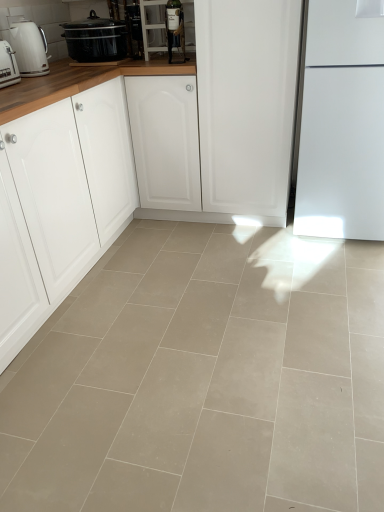
Question: Does matte glass wine bottle at upper center, which ranks as the second appliance in left-to-right order, have a larger size compared to metallic glass bottle at upper center, the 1th appliance when ordered from left to right?

Choices:
 (A) no
 (B) yes

Answer: (B)

Question: Is matte glass wine bottle at upper center, arranged as the second appliance when viewed from the back, shorter than metallic glass bottle at upper center, which is the 2th appliance in front-to-back order?

Choices:
 (A) no
 (B) yes

Answer: (A)

Question: Is the depth of matte glass wine bottle at upper center, which ranks as the second appliance in left-to-right order, less than that of metallic glass bottle at upper center, placed as the 1th appliance when sorted from back to front?

Choices:
 (A) yes
 (B) no

Answer: (A)

Question: From a real-world perspective, is matte glass wine bottle at upper center, which ranks as the second appliance in left-to-right order, on top of metallic glass bottle at upper center, the 1th appliance when ordered from left to right?

Choices:
 (A) no
 (B) yes

Answer: (B)

Question: Is matte glass wine bottle at upper center, the first appliance viewed from the front, oriented away from metallic glass bottle at upper center, the 2th appliance when ordered from right to left?

Choices:
 (A) yes
 (B) no

Answer: (B)

Question: From a real-world perspective, is matte glass wine bottle at upper center, arranged as the second appliance when viewed from the back, positioned above or below matte black slow cooker at upper left?

Choices:
 (A) above
 (B) below

Answer: (A)

Question: Would you say matte glass wine bottle at upper center, placed as the 1th appliance when sorted from right to left, is to the left or to the right of matte black slow cooker at upper left in the picture?

Choices:
 (A) right
 (B) left

Answer: (A)

Question: In terms of height, does matte glass wine bottle at upper center, which ranks as the second appliance in left-to-right order, look taller or shorter compared to matte black slow cooker at upper left?

Choices:
 (A) tall
 (B) short

Answer: (A)

Question: Is matte glass wine bottle at upper center, arranged as the second appliance when viewed from the back, spatially inside matte black slow cooker at upper left, or outside of it?

Choices:
 (A) outside
 (B) inside

Answer: (A)

Question: Considering the positions of white glossy kettle at left, the 1th kitchen appliance from the back, and beige tile floor at center in the image, is white glossy kettle at left, the 1th kitchen appliance from the back, wider or thinner than beige tile floor at center?

Choices:
 (A) wide
 (B) thin

Answer: (B)

Question: Based on their positions, is white glossy kettle at left, the 1th kitchen appliance from the back, located to the left or right of beige tile floor at center?

Choices:
 (A) right
 (B) left

Answer: (B)

Question: From a real-world perspective, is white glossy kettle at left, the 1th kitchen appliance from the back, above or below beige tile floor at center?

Choices:
 (A) below
 (B) above

Answer: (B)

Question: Considering their positions, is white glossy kettle at left, the 1th kitchen appliance from the back, located in front of or behind beige tile floor at center?

Choices:
 (A) front
 (B) behind

Answer: (B)

Question: In the image, is white glossy kettle at left, the 1th kitchen appliance from the back, positioned in front of or behind white matte cabinet at left?

Choices:
 (A) front
 (B) behind

Answer: (B)

Question: From the image's perspective, is white glossy kettle at left, the 1th kitchen appliance from the back, positioned above or below white matte cabinet at left?

Choices:
 (A) above
 (B) below

Answer: (A)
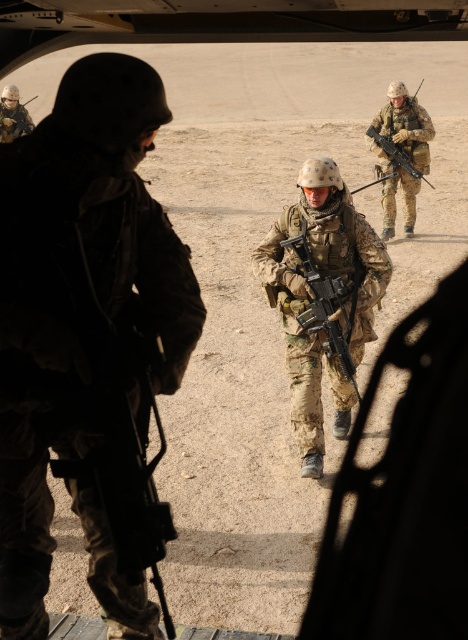
You are a drone operator tasked with identifying the position of the camouflage fabric rifle at center in the LZ. According to the coordinates provided, where exactly is the rifle positioned?

The camouflage fabric rifle at center is located at point 0.241 on the x axis and 0.855 on the y axis.

You are observing two soldiers in the midground of the LZ scene. Both are wearing camouflage uniforms. According to their positions, which soldier, the camouflage uniform at center or the camouflage fabric uniform at center, is shorter in height?

The camouflage uniform at center is not as tall as the camouflage fabric uniform at center, so the camouflage uniform at center is shorter in height.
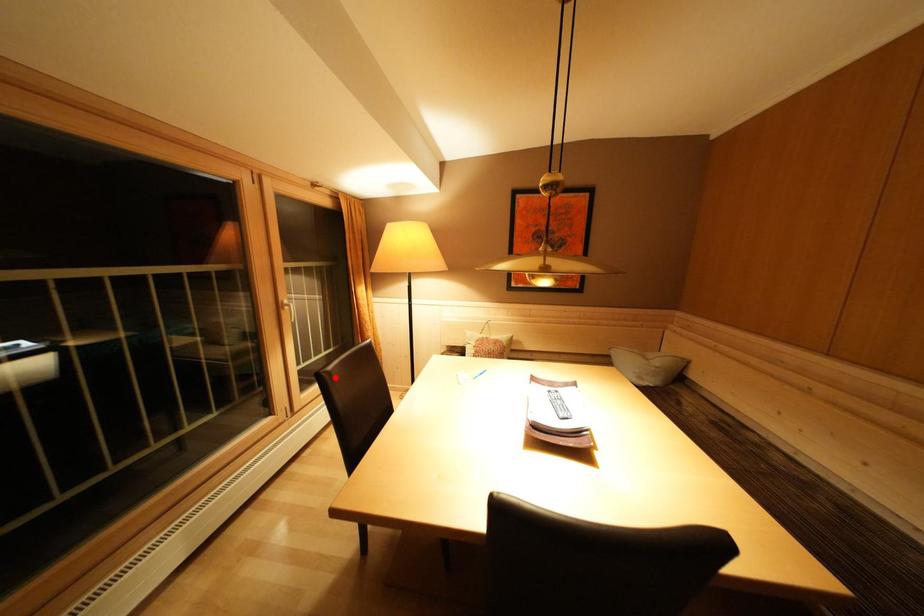
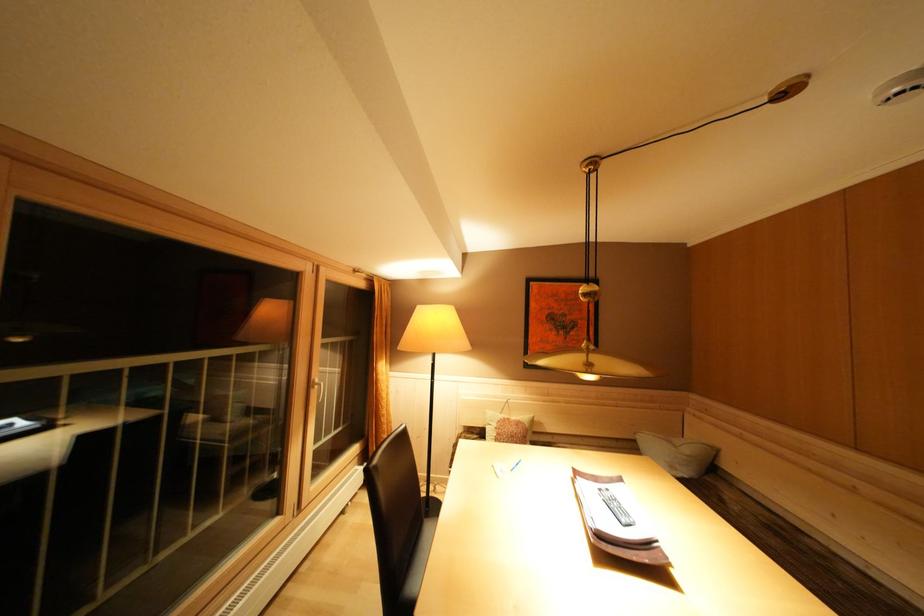
Question: I am providing you with two images of the same scene from different viewpoints. A red point is marked on the first image. Is the red point's position out of view in image 2?

Choices:
 (A) Yes
 (B) No

Answer: (B)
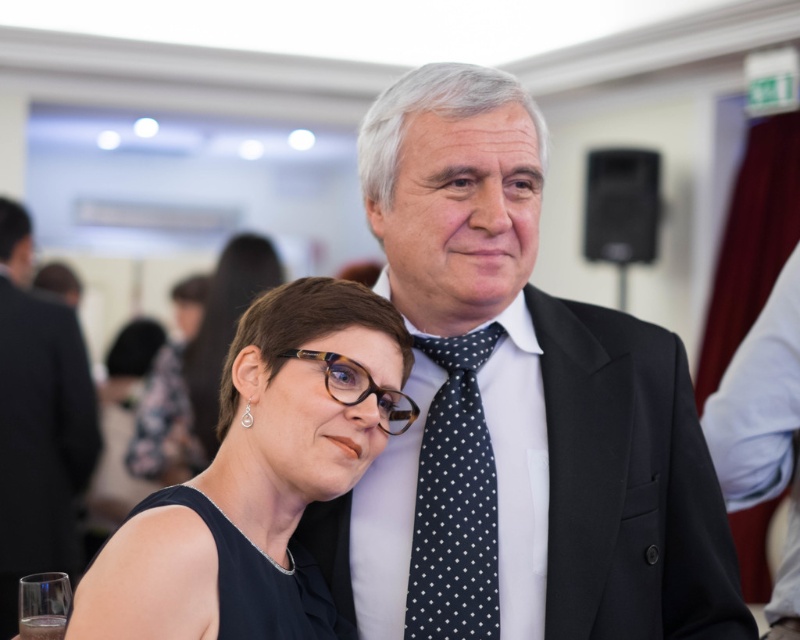
Based on the photo, is polka dot tie at center below dark blue dotted tie at center?

Incorrect, polka dot tie at center is not positioned below dark blue dotted tie at center.

Does polka dot tie at center come in front of dark blue dotted tie at center?

Yes, it is in front of dark blue dotted tie at center.

Who is more distant from viewer, (690,515) or (441,560)?

Point (690,515)

Where is `polka dot tie at center`? polka dot tie at center is located at coordinates (516, 412).

Is dark blue dotted tie at center smaller than white polka dot tie at right?

Yes.

Between dark blue dotted tie at center and white polka dot tie at right, which one has less height?

Standing shorter between the two is dark blue dotted tie at center.

Which is in front, point (432, 404) or point (786, 445)?

Positioned in front is point (432, 404).

Where is `dark blue dotted tie at center`? dark blue dotted tie at center is located at coordinates (454, 500).

Does polka dot tie at center appear on the right side of white polka dot tie at right?

Incorrect, polka dot tie at center is not on the right side of white polka dot tie at right.

Based on the photo, does polka dot tie at center have a larger size compared to white polka dot tie at right?

Yes, polka dot tie at center is bigger than white polka dot tie at right.

At what (x,y) coordinates should I click in order to perform the action: click on polka dot tie at center. Please return your answer as a coordinate pair (x, y). Looking at the image, I should click on (516, 412).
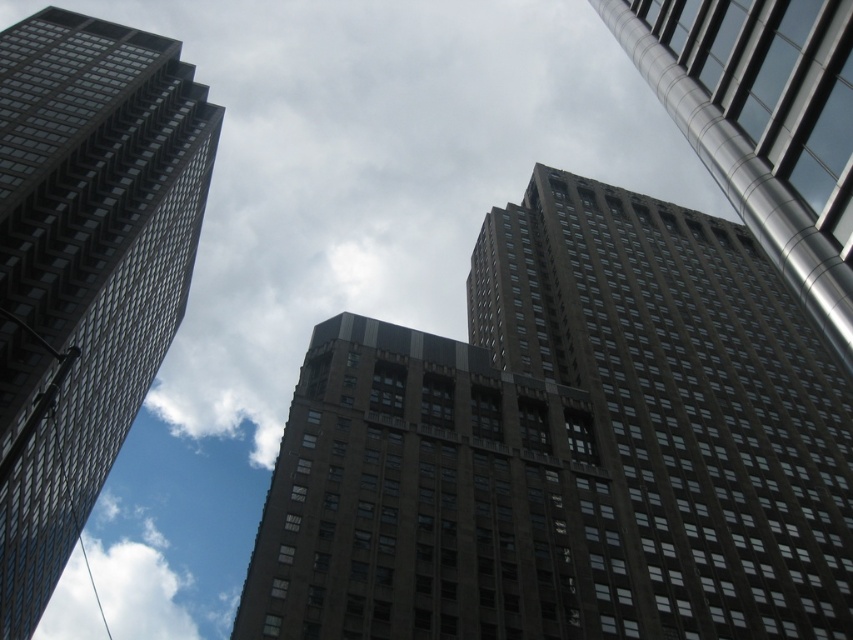
You are an architect analyzing the city skyline. You notice the brown stone building at upper center and the white fluffy cloud at lower left. Which object is taller in the scene?

The brown stone building at upper center has a lesser height compared to the white fluffy cloud at lower left, so the white fluffy cloud at lower left is taller.

You are standing on the street below and looking up at the buildings. Which object is more to the right between the brown stone building at upper center and the white fluffy cloud at lower left?

The brown stone building at upper center is more to the right than the white fluffy cloud at lower left.

You are standing on the ground floor of a building and looking up at the brown stone building at upper center and the polished silver tower at upper right. Which one is positioned more to the left from your viewpoint?

The polished silver tower at upper right is positioned more to the left than the brown stone building at upper center because the brown stone building at upper center is to the right of the polished silver tower at upper right.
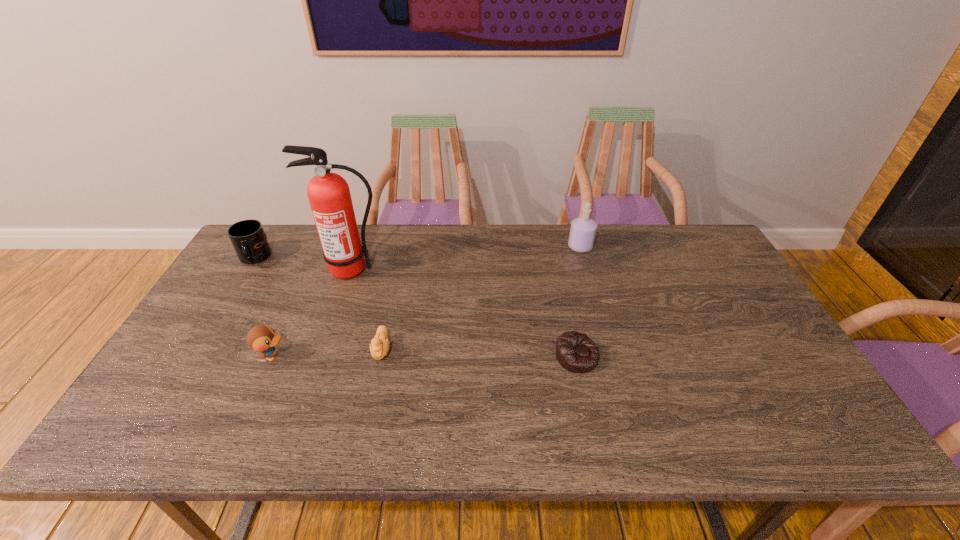
You are a GUI agent. You are given a task and a screenshot of the screen. Output one action in this format:
    pyautogui.click(x=<x>, y=<y>)
    Task: Click on the vacant space at the right edge of the desktop
    The width and height of the screenshot is (960, 540).
    Given the screenshot: What is the action you would take?
    pyautogui.click(x=765, y=363)

The width and height of the screenshot is (960, 540). I want to click on free location at the far left corner of the desktop, so click(x=232, y=268).

I want to click on free space at the far right corner of the desktop, so click(701, 263).

I want to click on vacant area that lies between the tallest object and the second tallest object, so click(467, 258).

Where is `free space between the second shortest object and the fire extinguisher`? The height and width of the screenshot is (540, 960). free space between the second shortest object and the fire extinguisher is located at coordinates (367, 309).

Find the location of a particular element. This screenshot has width=960, height=540. vacant region between the fifth tallest object and the duck is located at coordinates (327, 353).

Where is `empty space between the duck and the shortest object`? empty space between the duck and the shortest object is located at coordinates (425, 356).

Where is `vacant area that lies between the duck and the mug`? The width and height of the screenshot is (960, 540). vacant area that lies between the duck and the mug is located at coordinates (264, 308).

The image size is (960, 540). I want to click on empty location between the beanbag and the mug, so click(x=416, y=307).

I want to click on vacant space that is in between the leftmost object and the duck, so click(x=264, y=308).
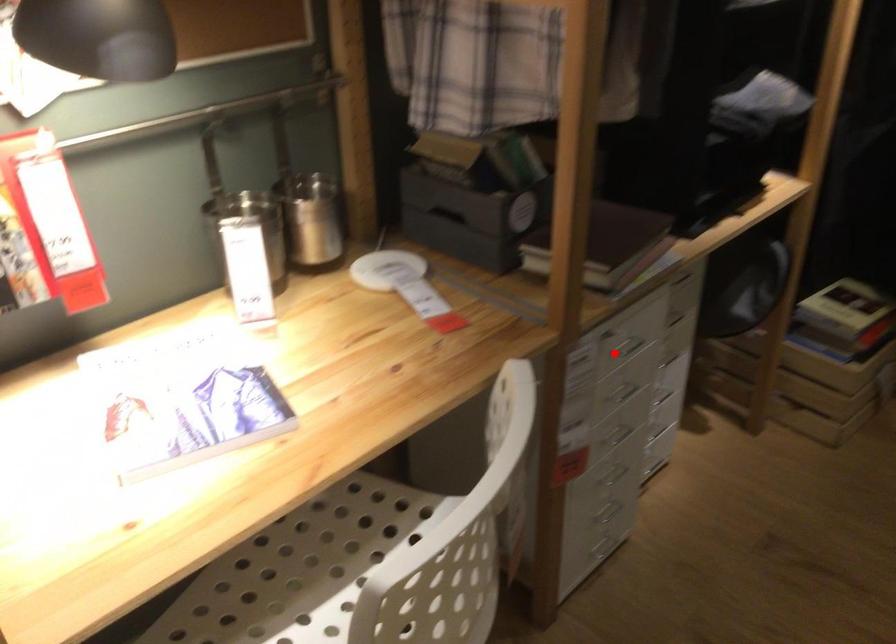
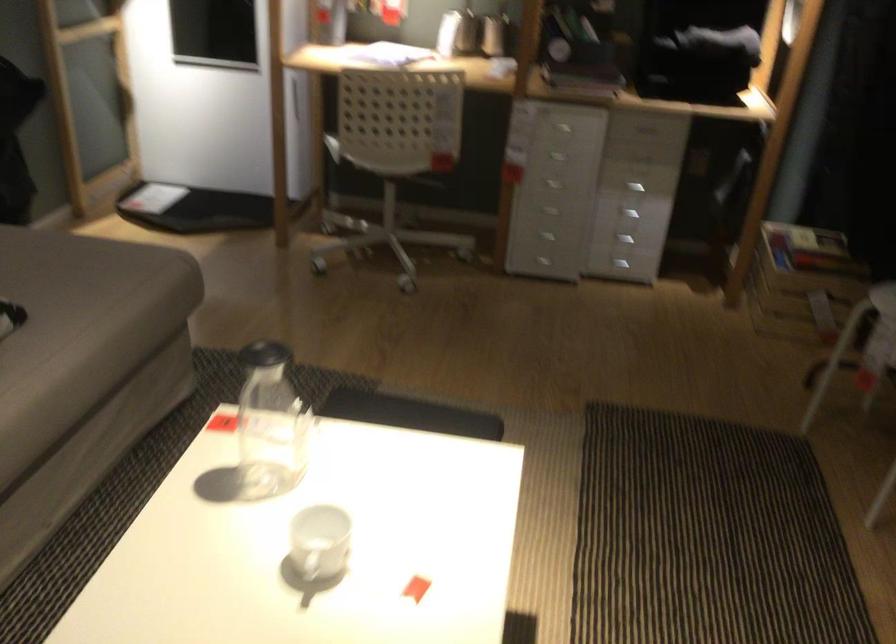
Question: I am providing you with two images of the same scene from different viewpoints. A red point is marked on the first image. Is the red point's position out of view in image 2?

Choices:
 (A) Yes
 (B) No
──────
# Task details
Rewrite everything in the listing from the line with "At what (x,y)" down to the line with "The brown stone building at upper center is more", changing "fluffy" to "puffy" and keeping all else the same. Omit the pictures.

# Completed exercise
At what (x,y) coordinates should I click in order to perform the action: click on polka dot tie at center. Please return your answer as a coordinate pair (x, y). Looking at the image, I should click on (516, 412).
You are an architect analyzing the city skyline. You notice the brown stone building at upper center and the white puffy cloud at lower left. Which object is taller in the scene?

The brown stone building at upper center has a lesser height compared to the white puffy cloud at lower left, so the white puffy cloud at lower left is taller.

You are standing on the street below and looking up at the buildings. Which object is more to the right between the brown stone building at upper center and the white puffy cloud at lower left?

The brown stone building at upper center is more to the right than the white puffy cloud at lower left.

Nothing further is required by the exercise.